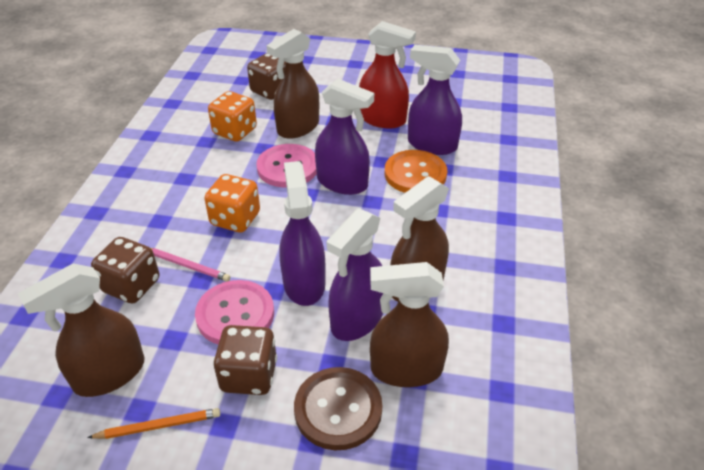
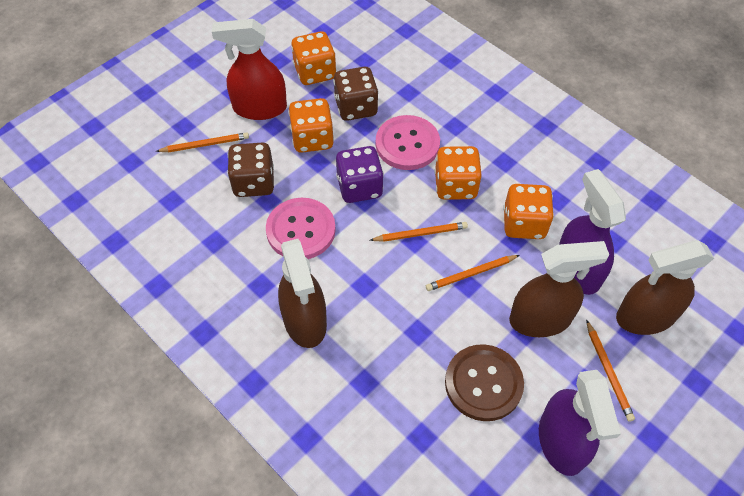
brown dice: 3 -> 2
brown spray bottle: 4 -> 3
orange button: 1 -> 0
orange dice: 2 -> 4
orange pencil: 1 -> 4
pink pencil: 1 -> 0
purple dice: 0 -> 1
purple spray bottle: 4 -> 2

--------------------------------

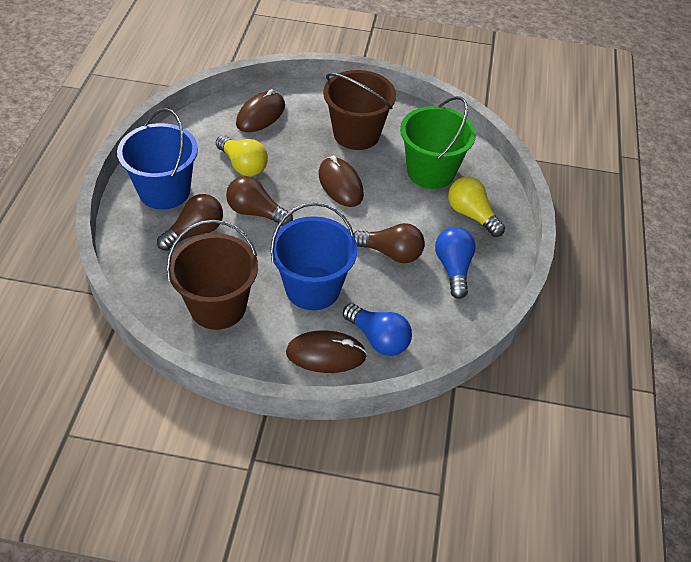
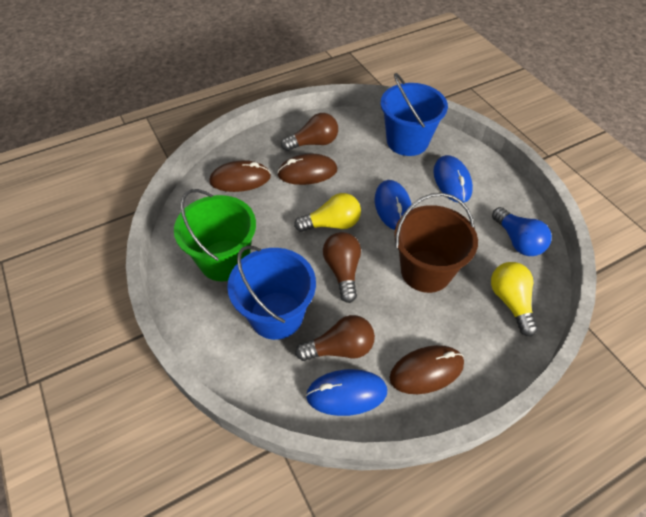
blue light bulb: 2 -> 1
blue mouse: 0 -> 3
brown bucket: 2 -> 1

--------------------------------

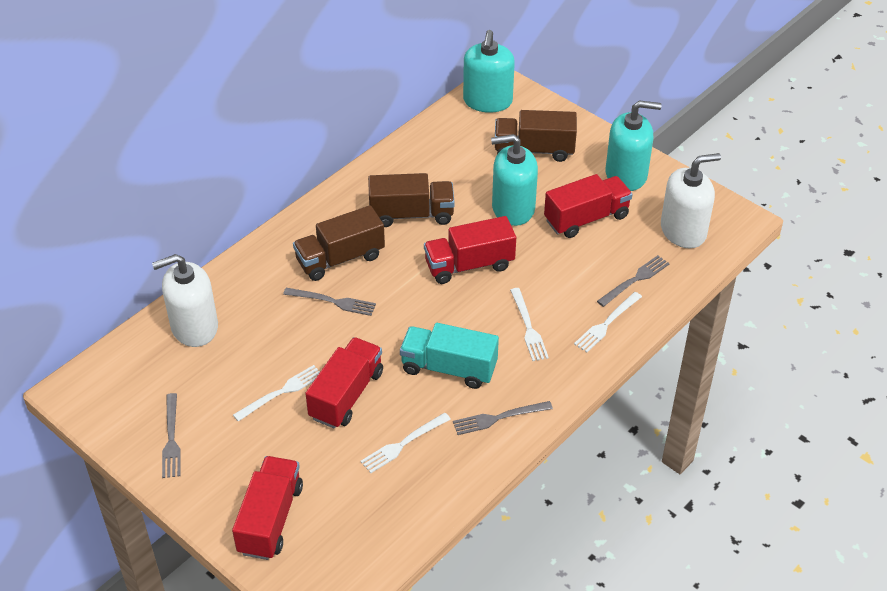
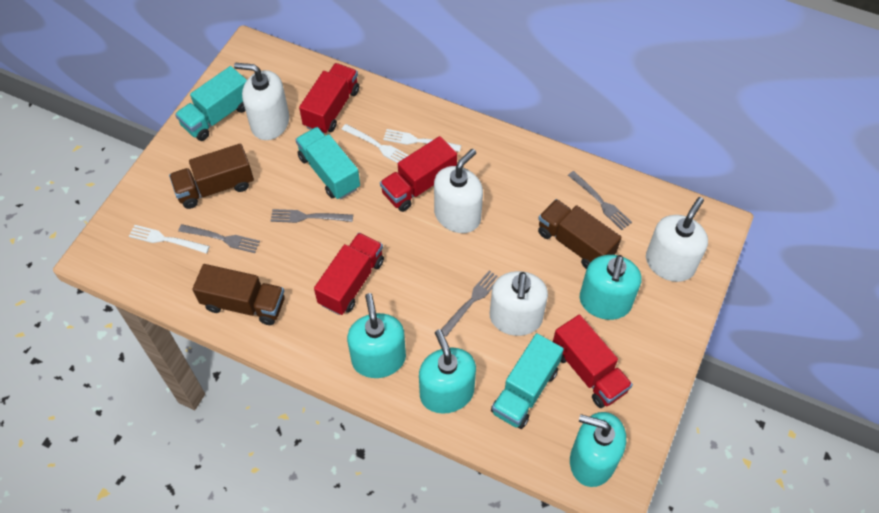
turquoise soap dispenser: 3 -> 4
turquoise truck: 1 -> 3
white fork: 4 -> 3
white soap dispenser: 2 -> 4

--------------------------------

→ EXERCISE DESCRIPTION
Find "brown dice: 3 -> 2" in the entries above and copy that whole line exactly, then each line after it through the line that contains "purple spray bottle: 4 -> 2".

→ ANSWER FOR THE TASK
brown dice: 3 -> 2
brown spray bottle: 4 -> 3
orange button: 1 -> 0
orange dice: 2 -> 4
orange pencil: 1 -> 4
pink pencil: 1 -> 0
purple dice: 0 -> 1
purple spray bottle: 4 -> 2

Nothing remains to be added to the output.